■ **Task prompt**: For each line below with the word "capsule", write out a copy.

■ **Information provided**:
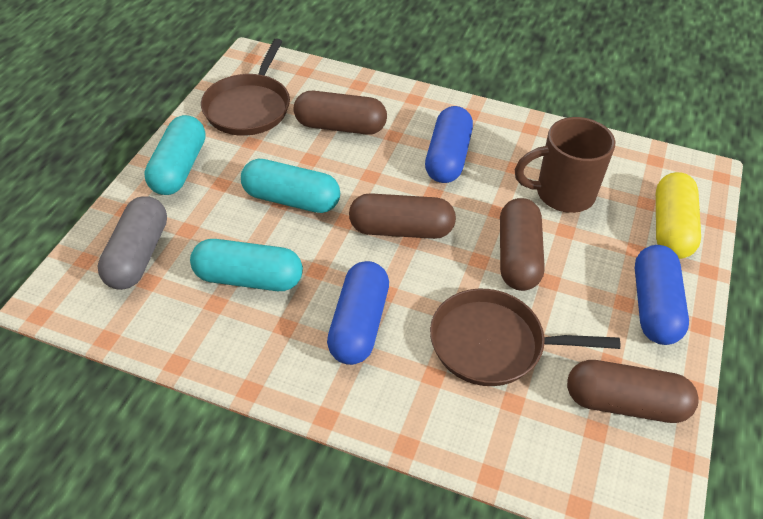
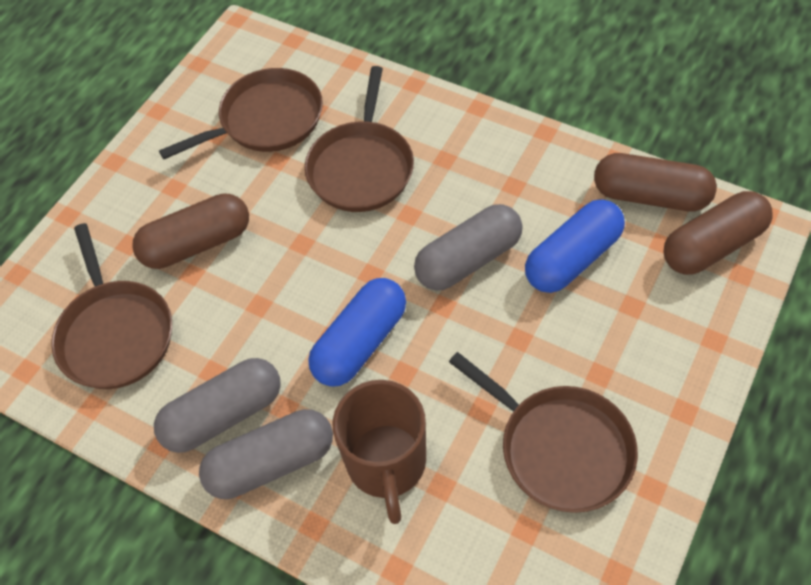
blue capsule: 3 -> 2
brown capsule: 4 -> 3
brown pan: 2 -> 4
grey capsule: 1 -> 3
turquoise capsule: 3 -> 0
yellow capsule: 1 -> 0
---
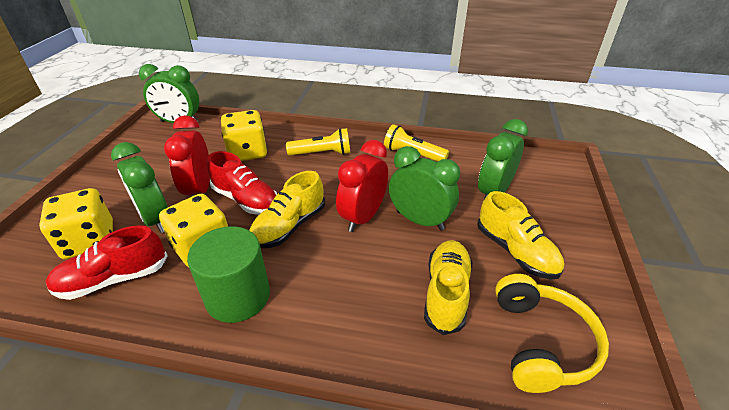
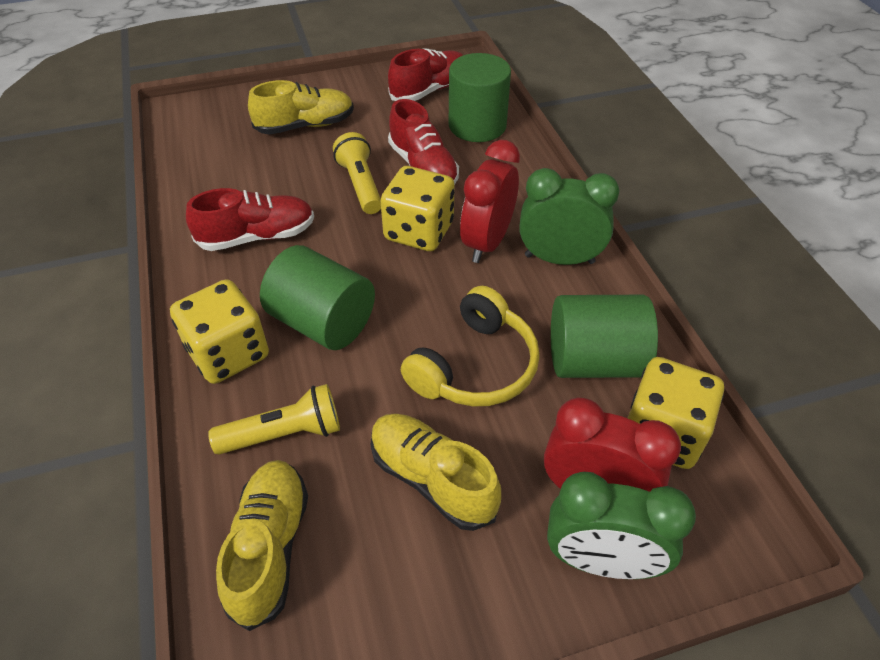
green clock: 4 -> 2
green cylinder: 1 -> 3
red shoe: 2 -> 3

■ **Completed task**:
blue capsule: 3 -> 2
brown capsule: 4 -> 3
grey capsule: 1 -> 3
turquoise capsule: 3 -> 0
yellow capsule: 1 -> 0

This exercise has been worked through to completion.